● Activity: Beginning with the first line, transcribe the entries below exactly through the line containing "D8: LED red", inclusive.

● Data for processing:
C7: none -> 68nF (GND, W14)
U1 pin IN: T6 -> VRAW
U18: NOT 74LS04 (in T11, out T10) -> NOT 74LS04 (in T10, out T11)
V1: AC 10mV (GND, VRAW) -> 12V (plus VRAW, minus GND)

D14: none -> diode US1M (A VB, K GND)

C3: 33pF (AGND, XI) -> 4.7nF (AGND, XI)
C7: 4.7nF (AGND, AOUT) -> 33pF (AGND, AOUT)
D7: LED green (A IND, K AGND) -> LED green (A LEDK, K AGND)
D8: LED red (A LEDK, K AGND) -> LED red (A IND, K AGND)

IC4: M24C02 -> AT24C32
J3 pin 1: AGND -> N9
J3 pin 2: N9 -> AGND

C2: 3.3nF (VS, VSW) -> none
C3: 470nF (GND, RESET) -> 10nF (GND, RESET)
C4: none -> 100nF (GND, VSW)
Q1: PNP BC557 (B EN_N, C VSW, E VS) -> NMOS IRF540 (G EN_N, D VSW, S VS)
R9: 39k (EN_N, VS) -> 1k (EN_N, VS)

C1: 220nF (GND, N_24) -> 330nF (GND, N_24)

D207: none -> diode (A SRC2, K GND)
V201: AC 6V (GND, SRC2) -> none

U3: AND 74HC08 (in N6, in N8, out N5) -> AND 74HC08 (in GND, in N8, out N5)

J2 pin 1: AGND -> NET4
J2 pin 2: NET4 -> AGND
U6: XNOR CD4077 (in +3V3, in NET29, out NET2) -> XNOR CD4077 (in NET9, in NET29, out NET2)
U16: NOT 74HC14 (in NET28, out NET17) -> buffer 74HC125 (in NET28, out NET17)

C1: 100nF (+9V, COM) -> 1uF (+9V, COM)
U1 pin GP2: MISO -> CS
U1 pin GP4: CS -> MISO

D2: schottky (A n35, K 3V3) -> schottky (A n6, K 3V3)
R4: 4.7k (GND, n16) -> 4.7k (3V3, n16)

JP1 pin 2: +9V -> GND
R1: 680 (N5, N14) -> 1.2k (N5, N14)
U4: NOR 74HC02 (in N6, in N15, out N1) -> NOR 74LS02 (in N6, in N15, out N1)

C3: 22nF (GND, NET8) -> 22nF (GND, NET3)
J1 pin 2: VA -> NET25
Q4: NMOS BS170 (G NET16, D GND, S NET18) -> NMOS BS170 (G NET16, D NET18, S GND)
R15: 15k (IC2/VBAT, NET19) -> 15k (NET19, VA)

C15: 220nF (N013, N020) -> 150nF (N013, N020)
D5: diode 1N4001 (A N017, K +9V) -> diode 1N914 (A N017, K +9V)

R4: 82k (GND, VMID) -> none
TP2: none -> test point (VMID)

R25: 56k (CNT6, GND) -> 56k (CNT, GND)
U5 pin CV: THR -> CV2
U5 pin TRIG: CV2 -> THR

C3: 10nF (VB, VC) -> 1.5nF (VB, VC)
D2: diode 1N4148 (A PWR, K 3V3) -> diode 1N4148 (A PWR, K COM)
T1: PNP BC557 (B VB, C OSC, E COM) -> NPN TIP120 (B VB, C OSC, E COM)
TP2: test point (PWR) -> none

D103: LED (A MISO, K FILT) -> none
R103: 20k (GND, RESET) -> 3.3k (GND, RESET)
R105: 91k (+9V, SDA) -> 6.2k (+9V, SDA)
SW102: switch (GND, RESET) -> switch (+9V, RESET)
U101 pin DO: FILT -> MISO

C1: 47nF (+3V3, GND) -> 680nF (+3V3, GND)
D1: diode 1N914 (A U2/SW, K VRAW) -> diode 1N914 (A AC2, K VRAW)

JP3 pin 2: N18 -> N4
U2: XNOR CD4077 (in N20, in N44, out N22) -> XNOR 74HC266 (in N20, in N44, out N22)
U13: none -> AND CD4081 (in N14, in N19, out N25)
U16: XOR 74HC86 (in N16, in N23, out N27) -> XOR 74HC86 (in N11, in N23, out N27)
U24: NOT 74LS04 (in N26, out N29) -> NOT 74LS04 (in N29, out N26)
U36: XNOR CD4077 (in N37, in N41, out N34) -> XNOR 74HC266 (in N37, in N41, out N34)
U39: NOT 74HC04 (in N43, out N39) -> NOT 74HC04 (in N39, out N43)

● Solved problem:
C7: none -> 68nF (GND, W14)
U1 pin IN: T6 -> VRAW
U18: NOT 74LS04 (in T11, out T10) -> NOT 74LS04 (in T10, out T11)
V1: AC 10mV (GND, VRAW) -> 12V (plus VRAW, minus GND)

D14: none -> diode US1M (A VB, K GND)

C3: 33pF (AGND, XI) -> 4.7nF (AGND, XI)
C7: 4.7nF (AGND, AOUT) -> 33pF (AGND, AOUT)
D7: LED green (A IND, K AGND) -> LED green (A LEDK, K AGND)
D8: LED red (A LEDK, K AGND) -> LED red (A IND, K AGND)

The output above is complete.